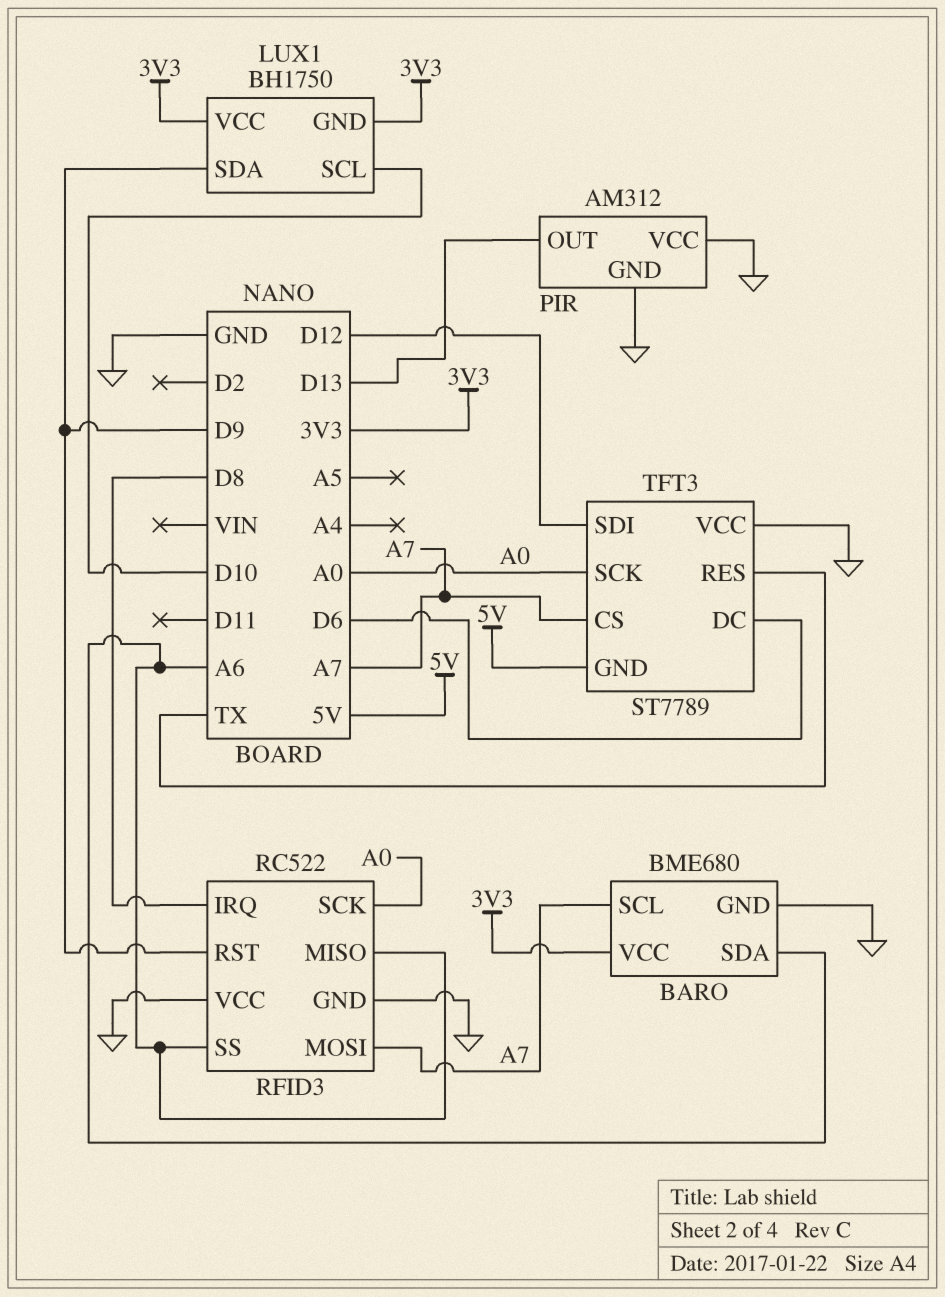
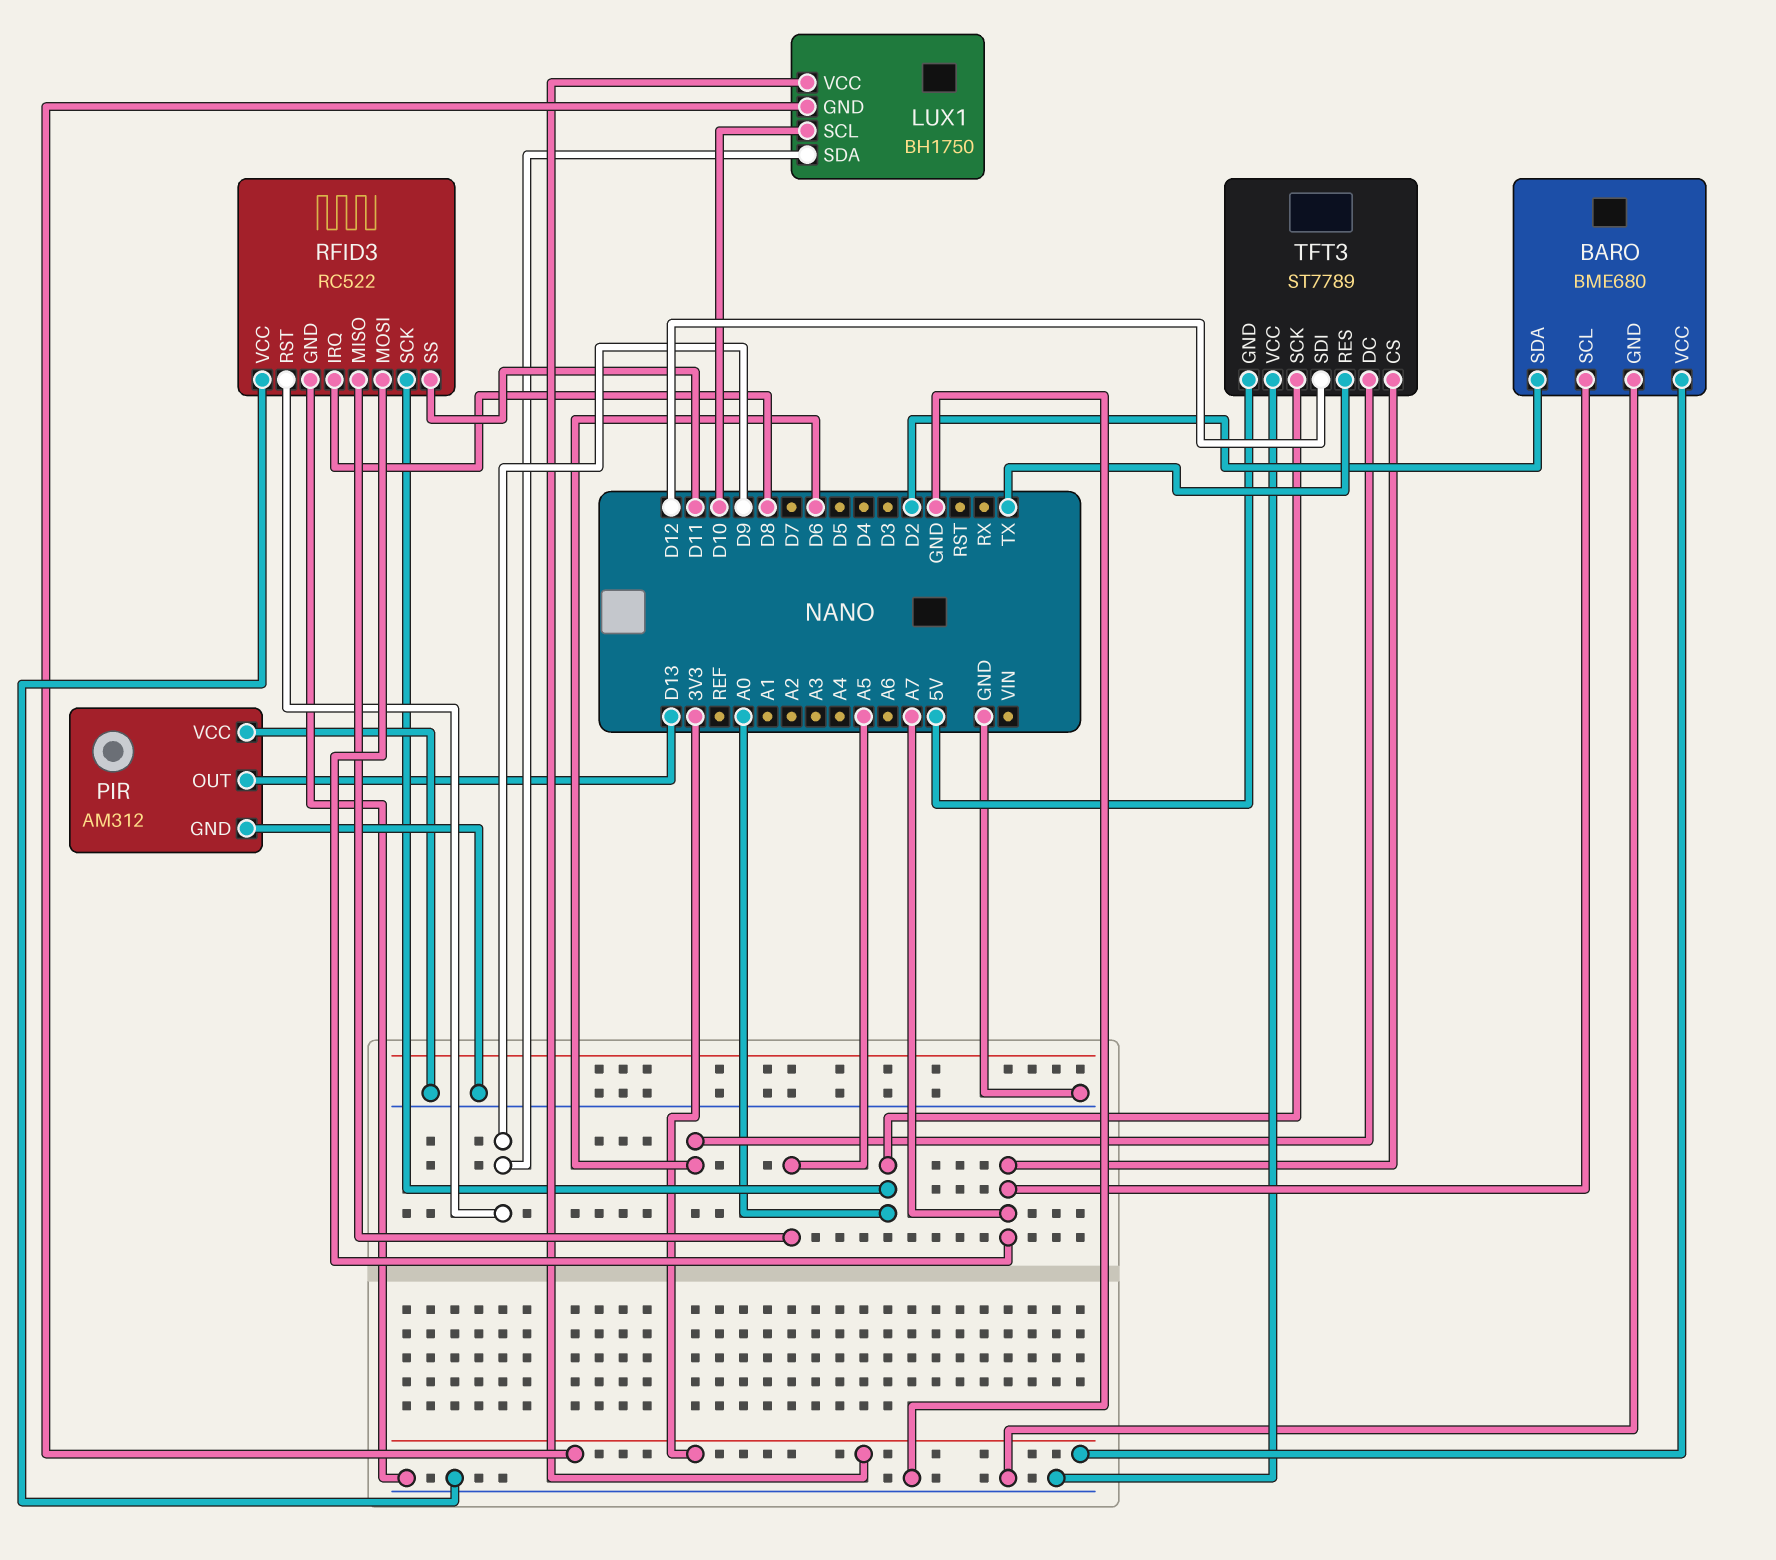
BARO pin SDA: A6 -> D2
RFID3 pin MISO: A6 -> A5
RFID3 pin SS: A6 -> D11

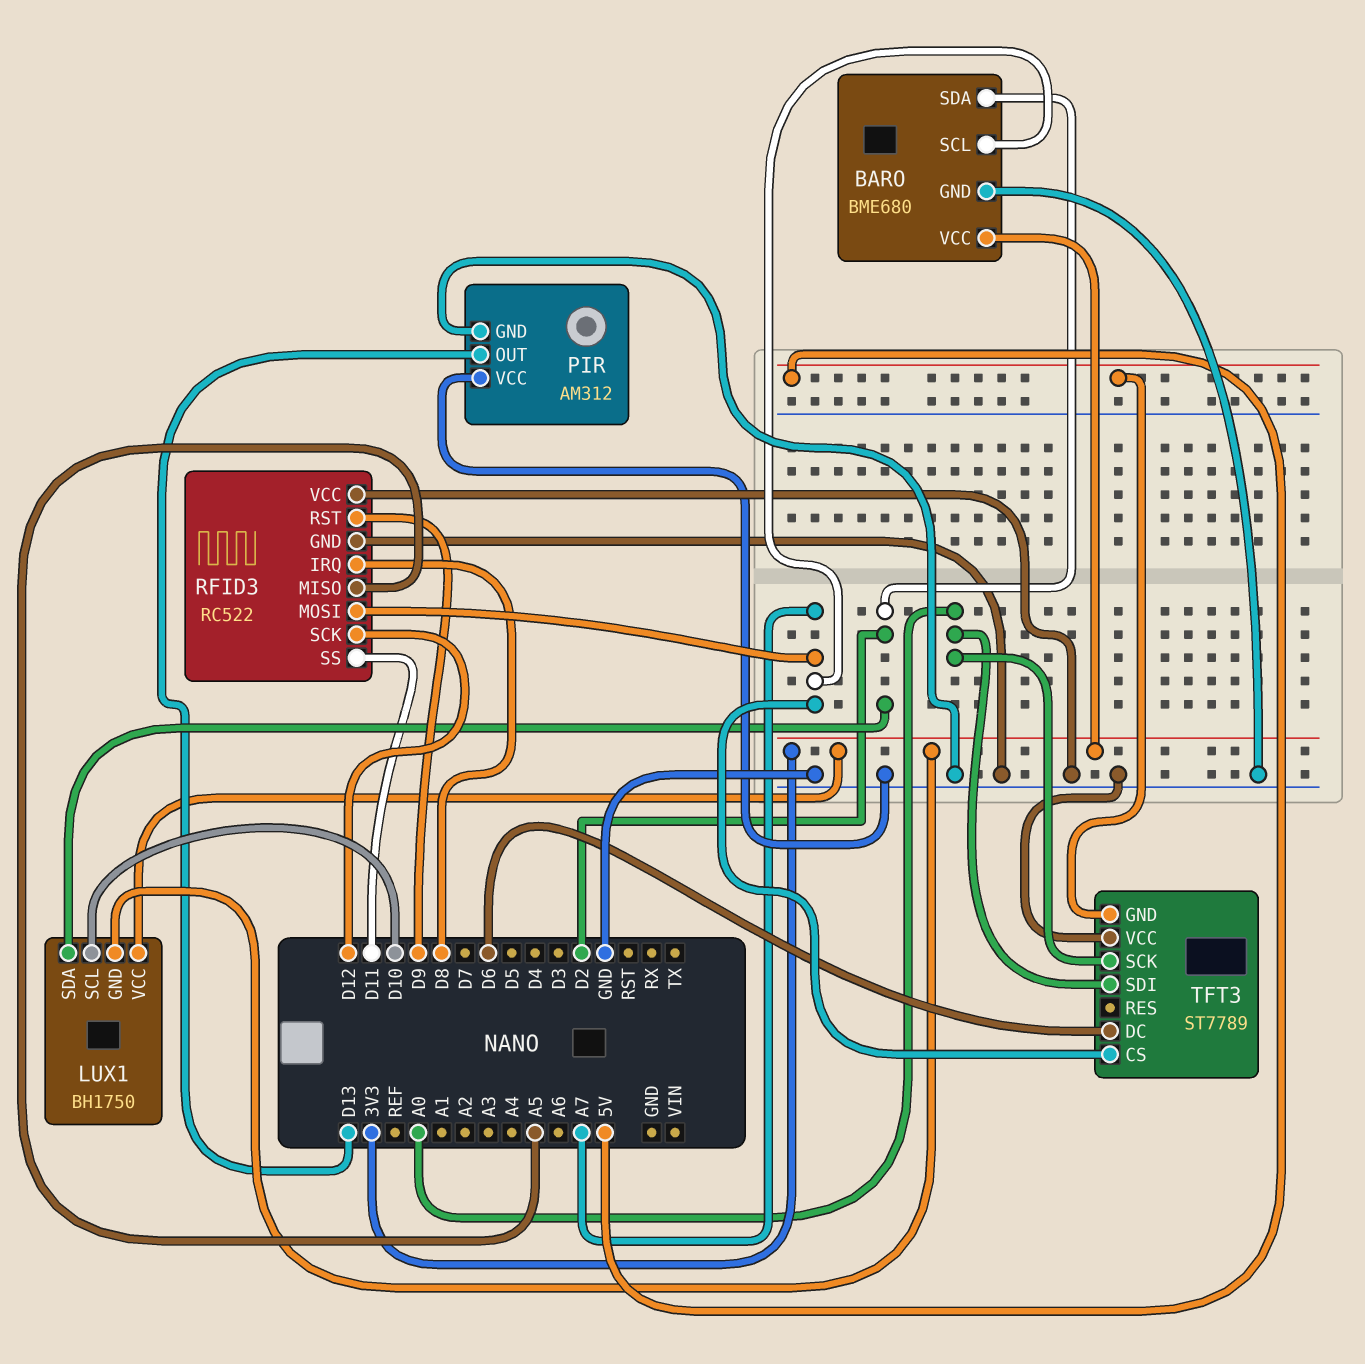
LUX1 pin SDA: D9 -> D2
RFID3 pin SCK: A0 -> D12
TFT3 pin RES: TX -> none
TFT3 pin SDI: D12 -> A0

--

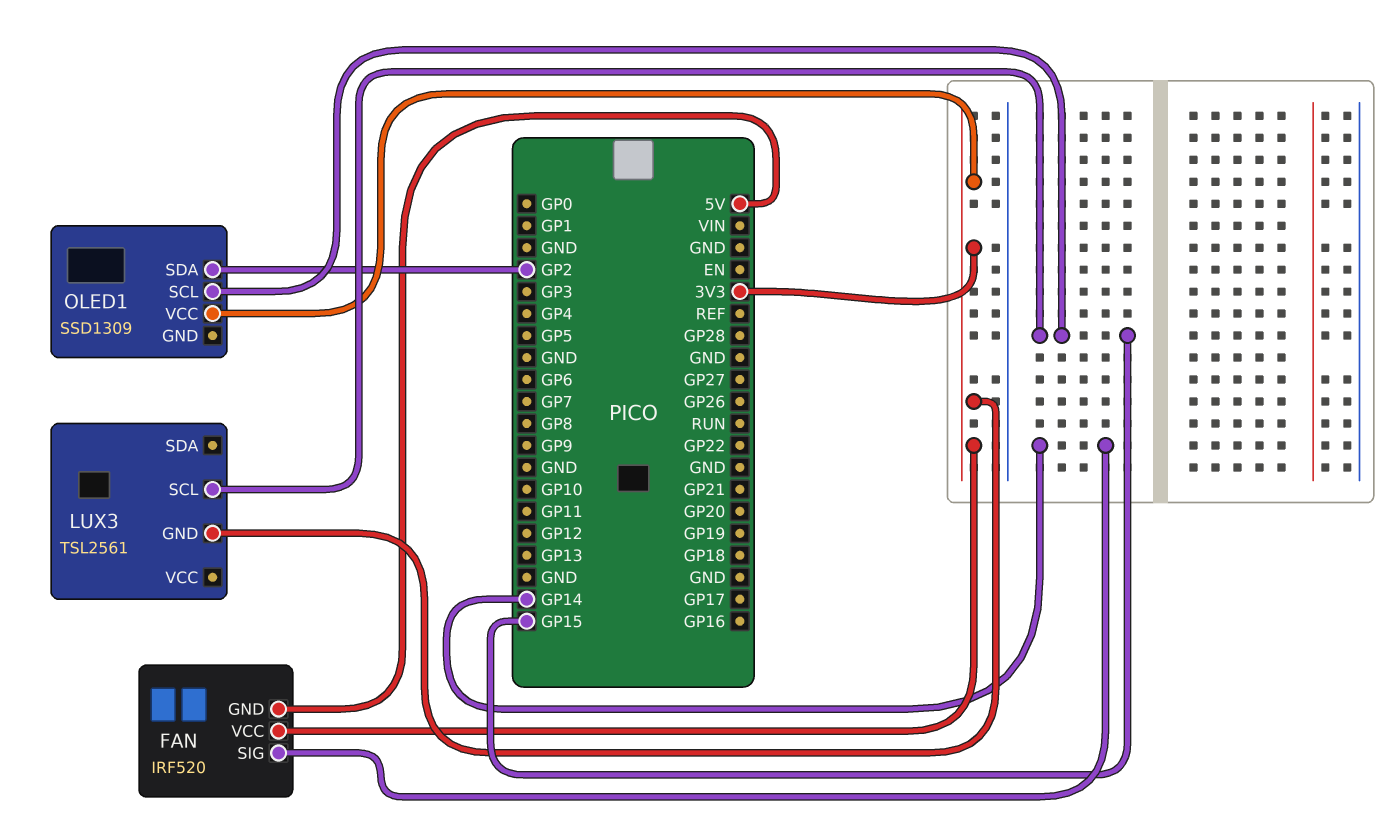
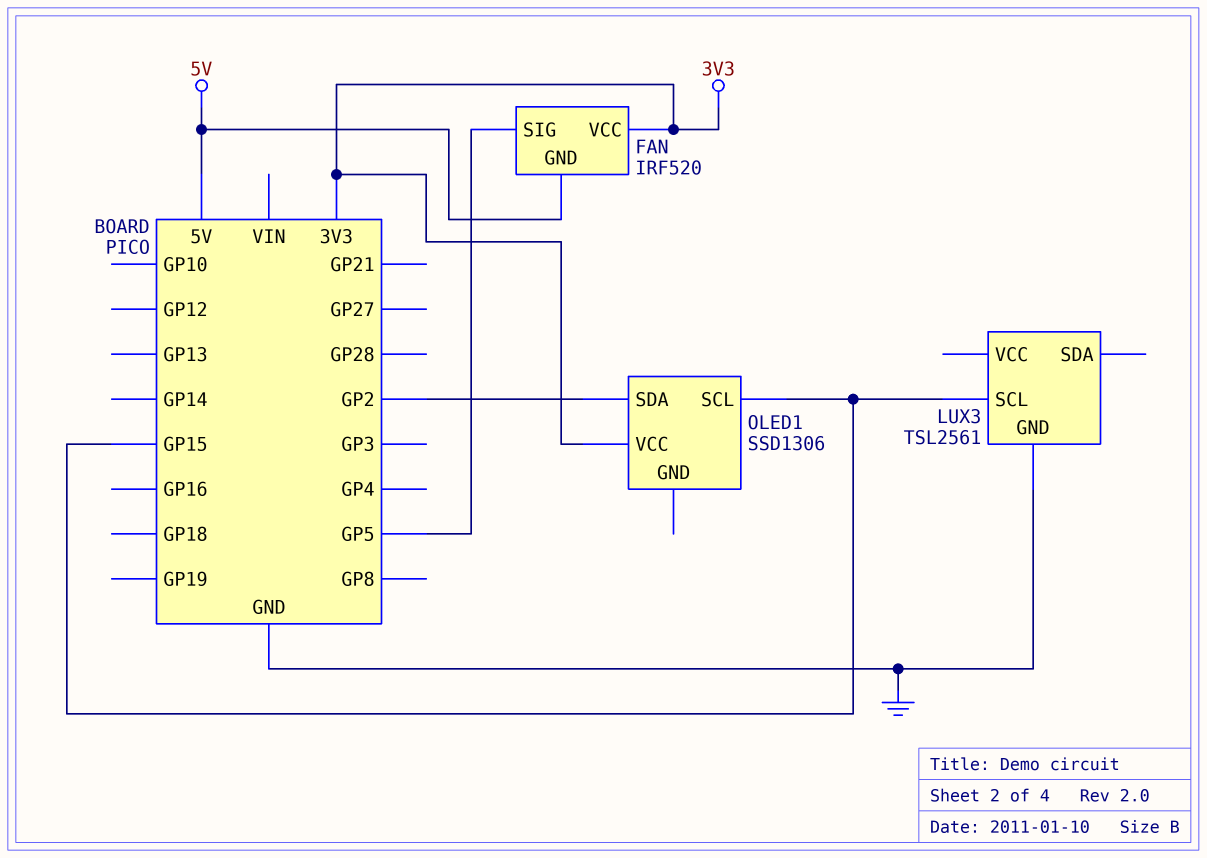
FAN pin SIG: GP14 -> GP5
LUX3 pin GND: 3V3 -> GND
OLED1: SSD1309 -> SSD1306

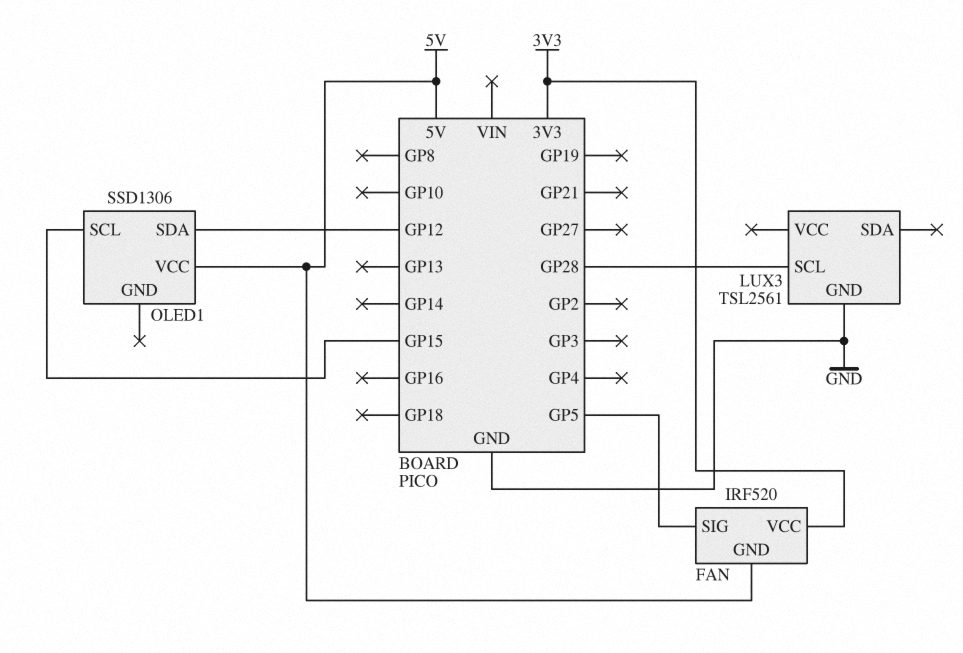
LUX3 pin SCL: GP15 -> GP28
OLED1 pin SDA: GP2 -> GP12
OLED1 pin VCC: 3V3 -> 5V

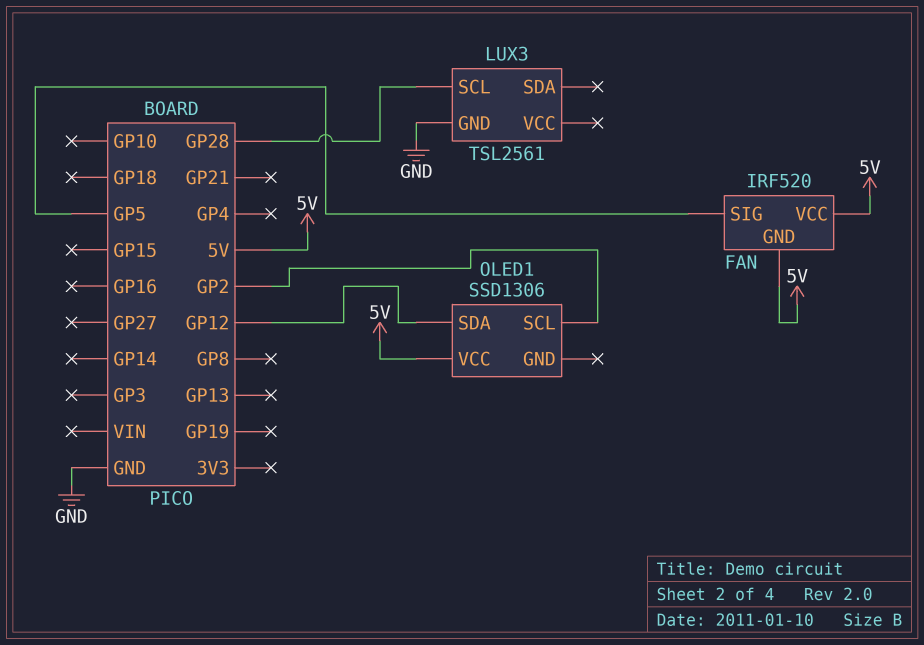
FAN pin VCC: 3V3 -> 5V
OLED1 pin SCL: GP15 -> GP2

Problem ▸
All lines in the listing above from the line containing "RFID3 pin SCK: A0 -> D12" to the line containing "TFT3 pin SDI: D12 -> A0", inclusive, should be retyped exactly; no other lines should appear.

Your response ▸
RFID3 pin SCK: A0 -> D12
TFT3 pin RES: TX -> none
TFT3 pin SDI: D12 -> A0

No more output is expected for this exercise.